■ Required action ■
Every line that contains "replaced" must be located and copied from the data.
++++++
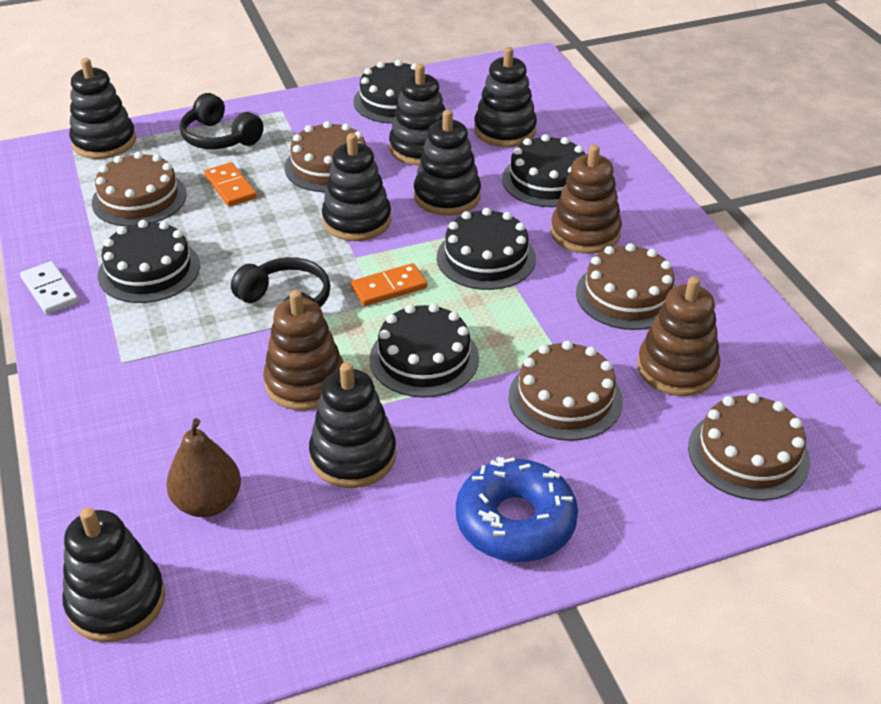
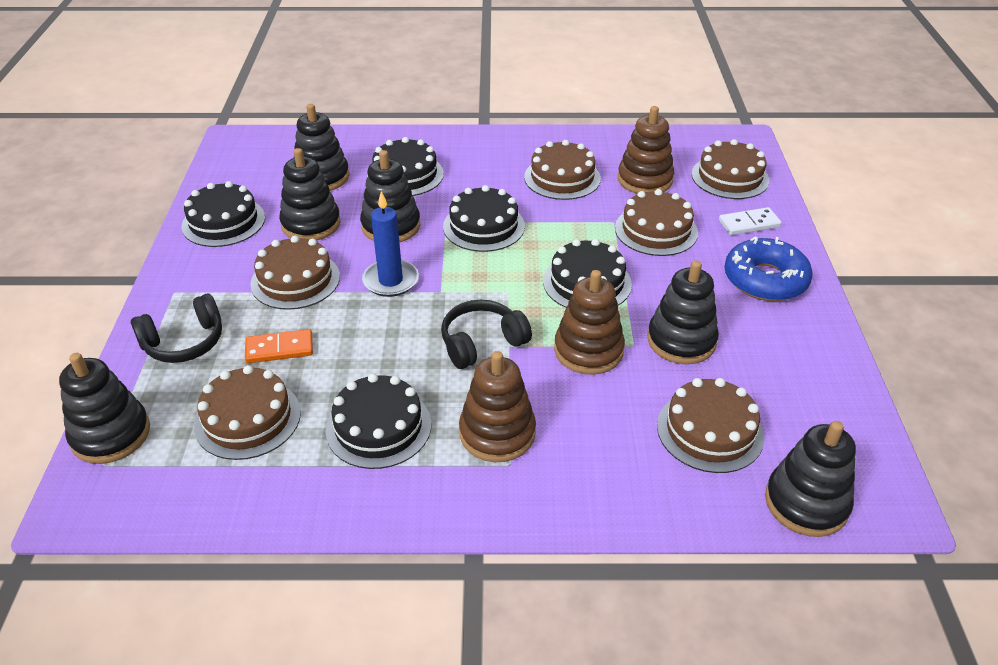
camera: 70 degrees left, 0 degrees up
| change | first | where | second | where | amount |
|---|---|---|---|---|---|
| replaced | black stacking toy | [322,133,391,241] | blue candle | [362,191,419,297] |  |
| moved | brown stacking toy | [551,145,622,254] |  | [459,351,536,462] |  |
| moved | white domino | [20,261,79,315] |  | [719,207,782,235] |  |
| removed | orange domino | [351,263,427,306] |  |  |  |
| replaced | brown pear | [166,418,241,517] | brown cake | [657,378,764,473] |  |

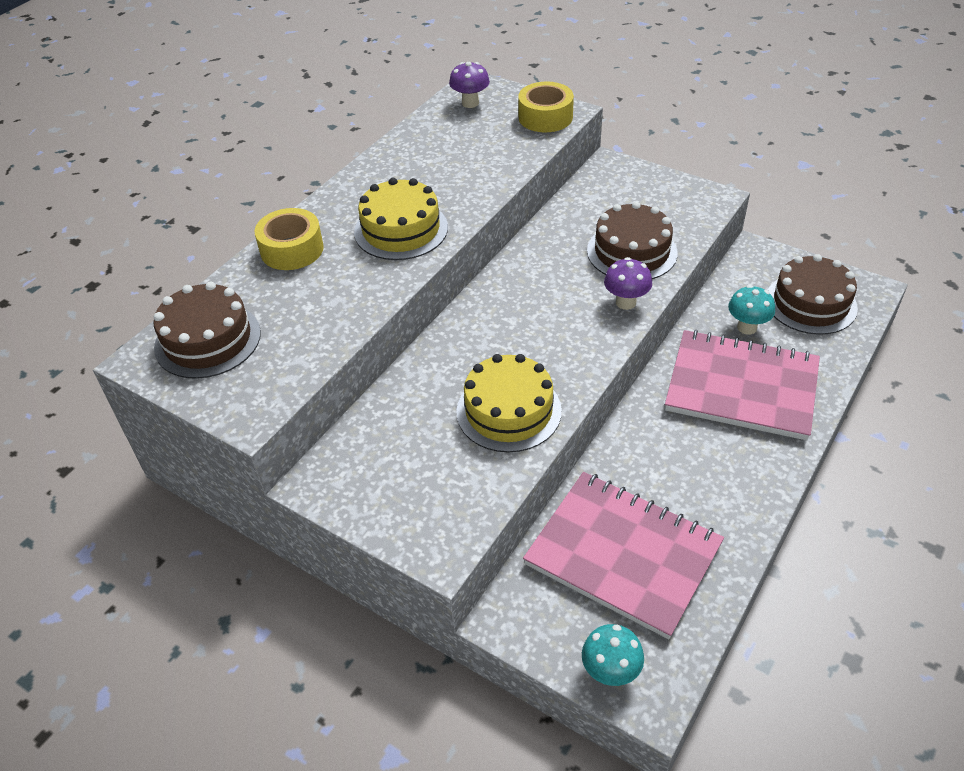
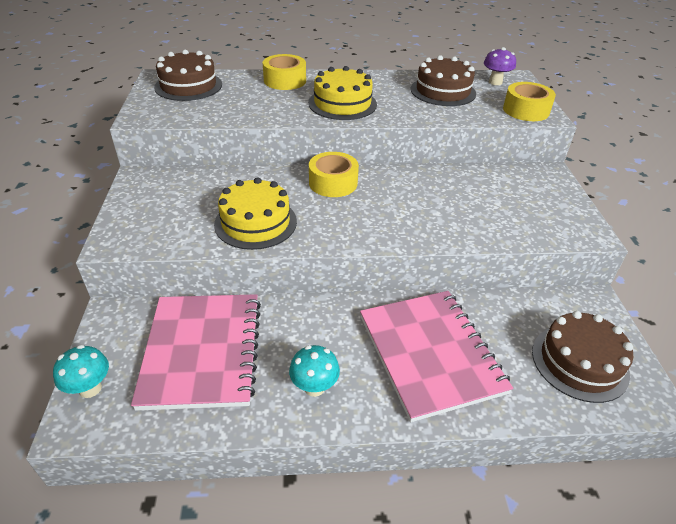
camera: 50 degrees right, 5 degrees down
| change | first | where | second | where | amount |
|---|---|---|---|---|---|
| moved | brown cake | [587,202,678,279] |  | [411,55,476,106] |  |
| removed | purple mushroom | [604,257,652,310] |  |  |  |
| moved | turquoise mushroom | [728,285,775,335] |  | [289,345,340,397] |  |
| added |  |  | yellow tape | [309,152,359,197] |  |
++++++
■ Written solution ■
| replaced | black stacking toy | [322,133,391,241] | blue candle | [362,191,419,297] |  |
| replaced | brown pear | [166,418,241,517] | brown cake | [657,378,764,473] |  |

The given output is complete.